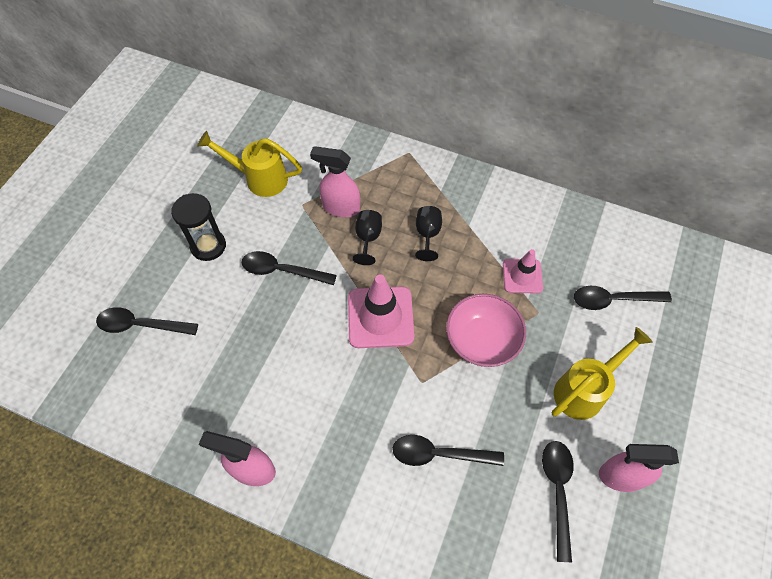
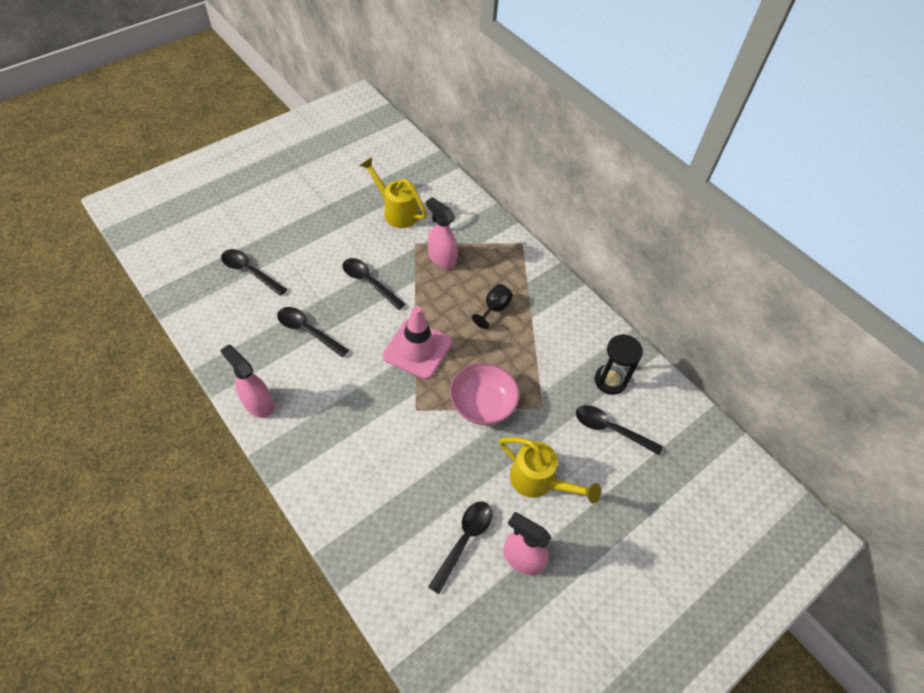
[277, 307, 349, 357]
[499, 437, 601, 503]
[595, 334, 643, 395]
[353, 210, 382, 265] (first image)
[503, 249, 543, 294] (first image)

______

Task goal ▸ Write out the material above precisely, leaving each picture behind.

Expected answer ▸
[277, 307, 349, 357]
[499, 437, 601, 503]
[595, 334, 643, 395]
[353, 210, 382, 265] (first image)
[503, 249, 543, 294] (first image)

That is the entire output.